Copy each line in the data that includes the word "padlock".

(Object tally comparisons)
____________
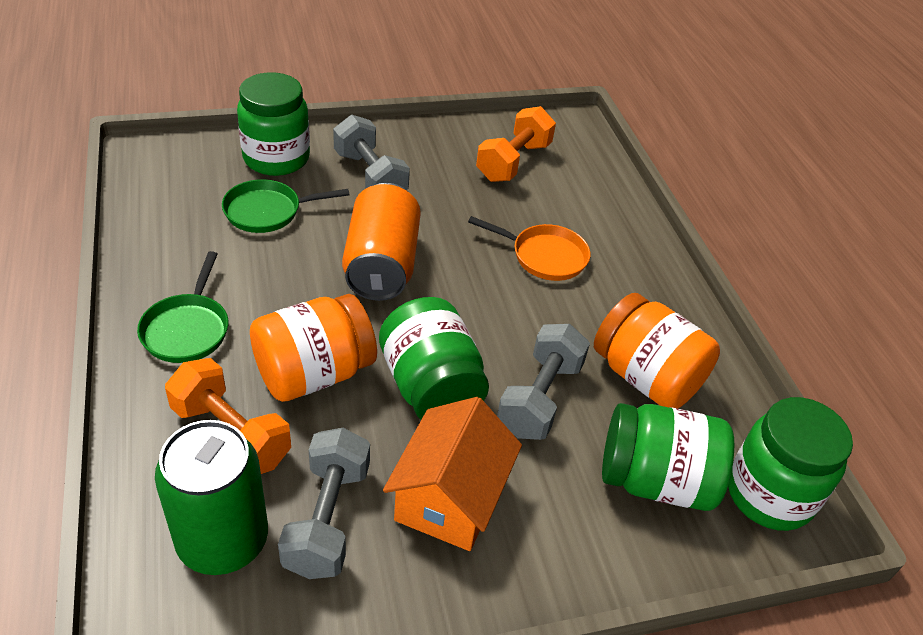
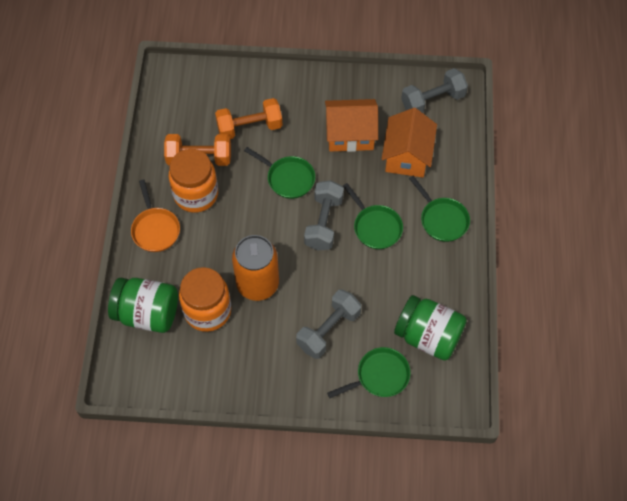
green can: [155,420,268,575] = 1 -> none = 0
green jar: [237,72,310,176] [379,297,489,420] [602,403,734,511] [728,397,853,531] = 4 -> [108,278,178,333] [394,295,467,360] = 2
green pan: [137,251,228,363] [222,179,349,233] = 2 -> [244,147,315,199] [327,347,411,398] [343,183,403,249] [409,176,470,242] = 4
orange house: [383,397,522,551] = 1 -> [325,99,378,152] [382,108,437,178] = 2

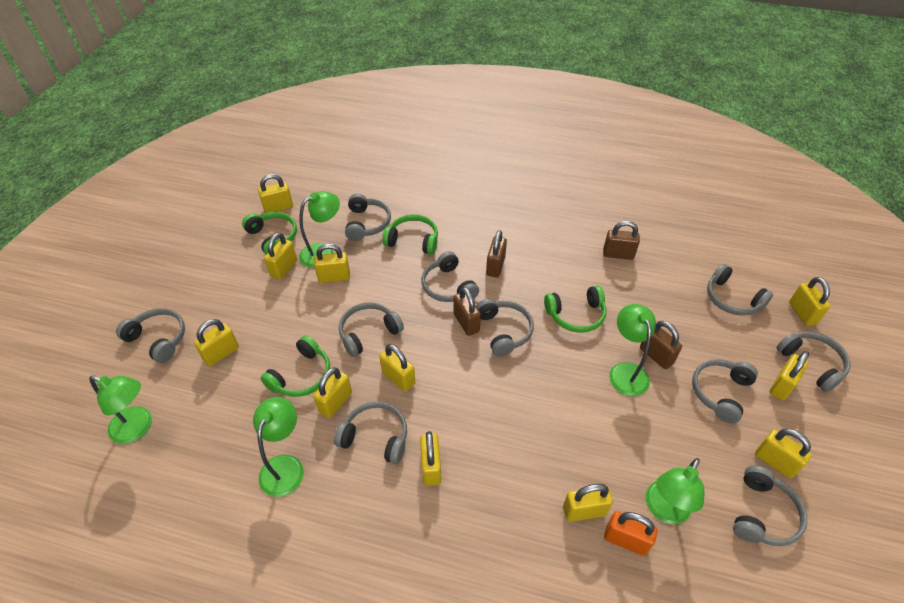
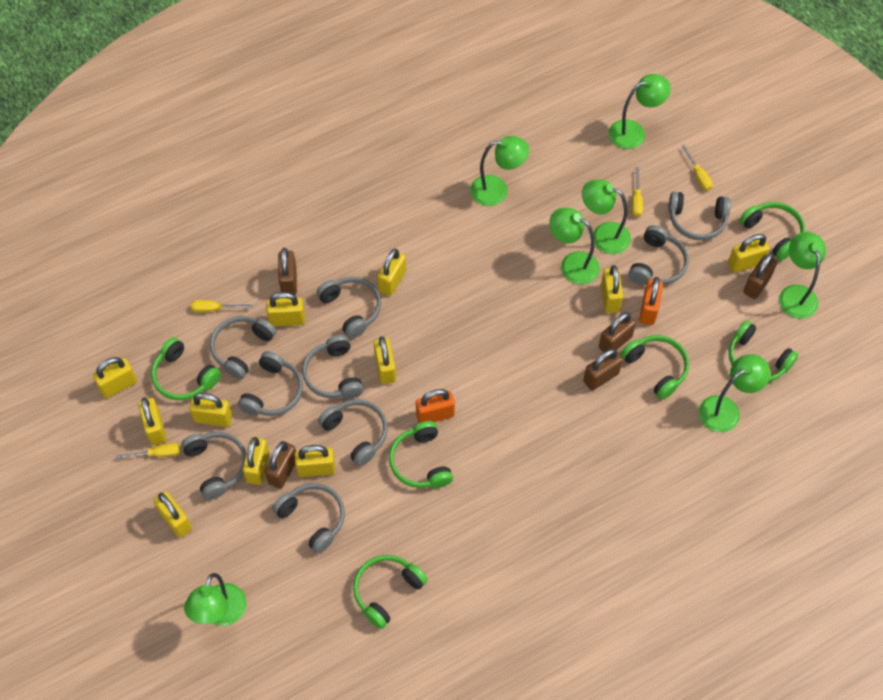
brown padlock: [453,287,481,336] [486,230,507,277] [603,221,640,260] [640,321,682,369] = 4 -> [265,441,296,489] [278,248,297,295] [583,349,623,391] [599,312,636,352] [743,253,777,299] = 5
green headphones: [242,212,297,255] [261,335,330,397] [382,214,438,255] [544,286,606,333] = 4 -> [151,337,221,400] [353,555,428,629] [389,421,453,488] [621,335,689,399] [729,320,798,382] [740,202,805,261] = 6
green lamp: [89,376,152,444] [253,397,304,497] [299,191,340,268] [609,304,656,396] [646,458,705,524] = 5 -> [184,573,247,626] [470,136,529,206] [549,208,600,285] [582,180,631,254] [609,74,671,149] [699,354,771,432] [779,232,826,319] = 7
grey headphones: [116,308,185,363] [334,402,407,464] [339,302,404,357] [345,194,391,241] [421,251,479,302] [476,299,534,356] [692,359,758,423] [707,264,773,315] [733,466,807,546] [777,332,850,392] = 10 -> [181,432,246,500] [210,316,276,379] [238,351,303,416] [272,483,345,554] [302,335,364,399] [316,277,381,339] [318,399,388,466] [628,225,689,285] [668,191,731,240] = 9
orange padlock: [604,511,658,556] = 1 -> [416,389,455,423] [639,277,663,325] = 2
yellow screwdriver: none = 0 -> [116,443,181,459] [191,300,252,312] [632,167,643,217] [681,145,713,190] = 4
____________
Solution to the problem:
brown padlock: [453,287,481,336] [486,230,507,277] [603,221,640,260] [640,321,682,369] = 4 -> [265,441,296,489] [278,248,297,295] [583,349,623,391] [599,312,636,352] [743,253,777,299] = 5
orange padlock: [604,511,658,556] = 1 -> [416,389,455,423] [639,277,663,325] = 2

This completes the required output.